* _TO DO_:
Scan the listing below for the word "VMID", then copy each line that has it.

MATERIAL PROVIDED START

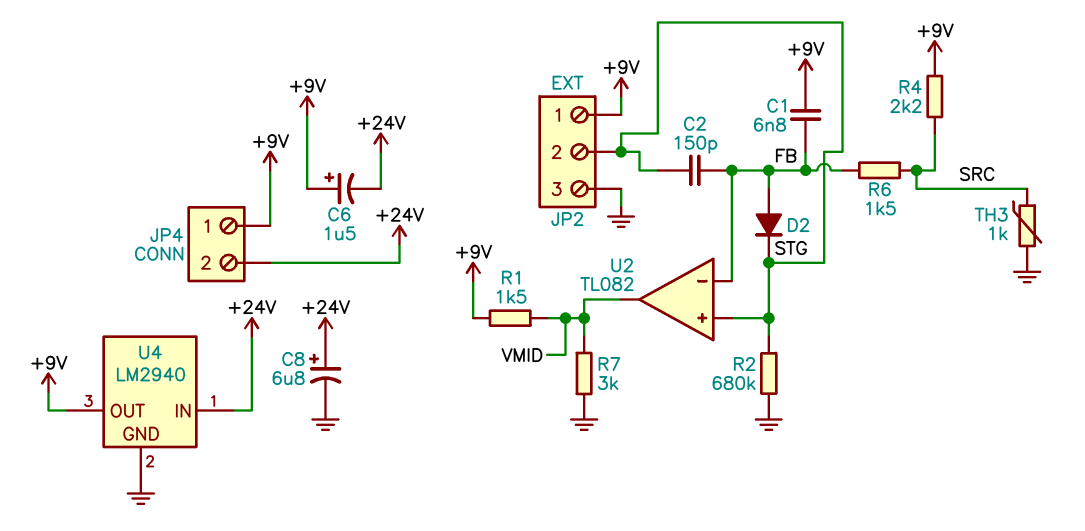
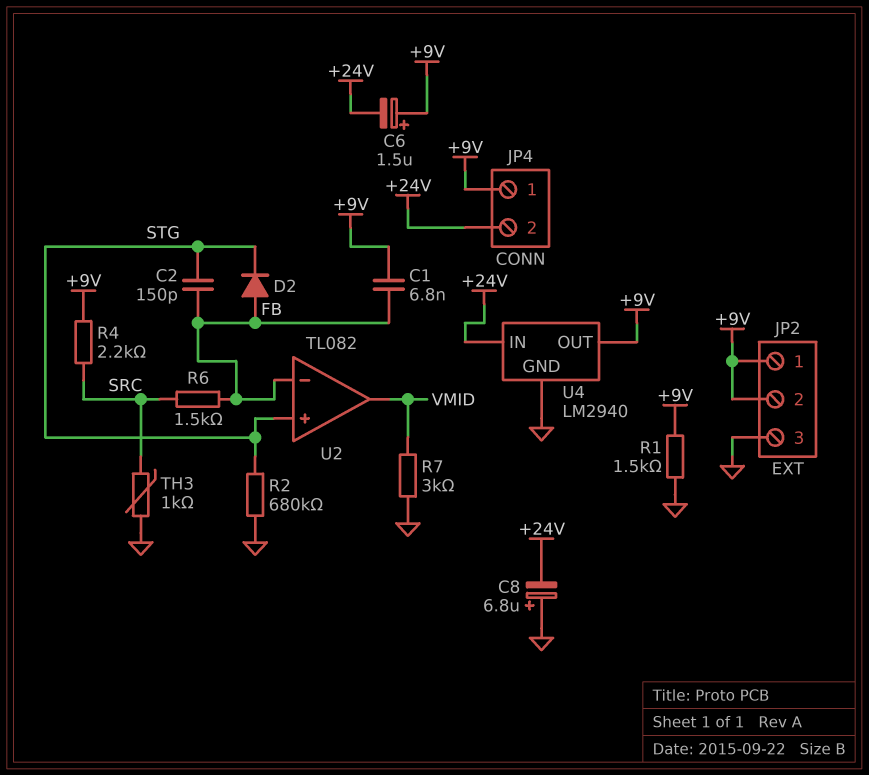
C8: 6.8uF (plus +24V, minus GND) -> 6.8uF (plus GND, minus +24V)
JP2 pin 2: STG -> +9V
R1: 1.5k (+9V, VMID) -> 1.5k (+9V, GND)

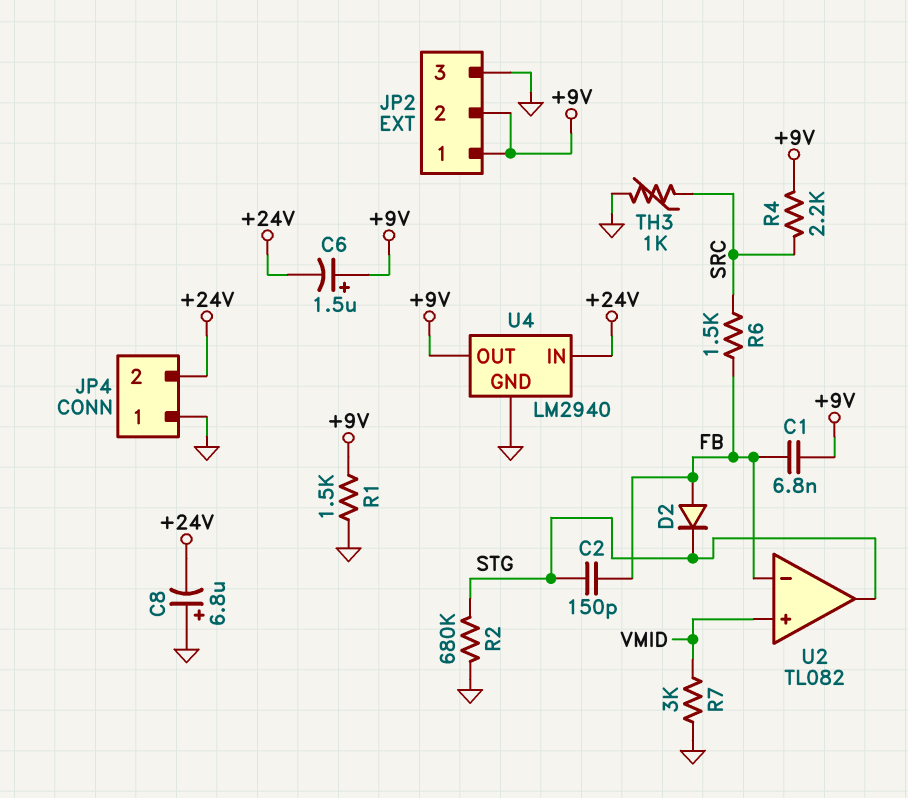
JP4 pin 1: +9V -> GND
U2 pin in+: STG -> VMID
U2 pin out: VMID -> STG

MATERIAL PROVIDED END

* _WRITTEN ANSWER_:
R1: 1.5k (+9V, VMID) -> 1.5k (+9V, GND)
U2 pin in+: STG -> VMID
U2 pin out: VMID -> STG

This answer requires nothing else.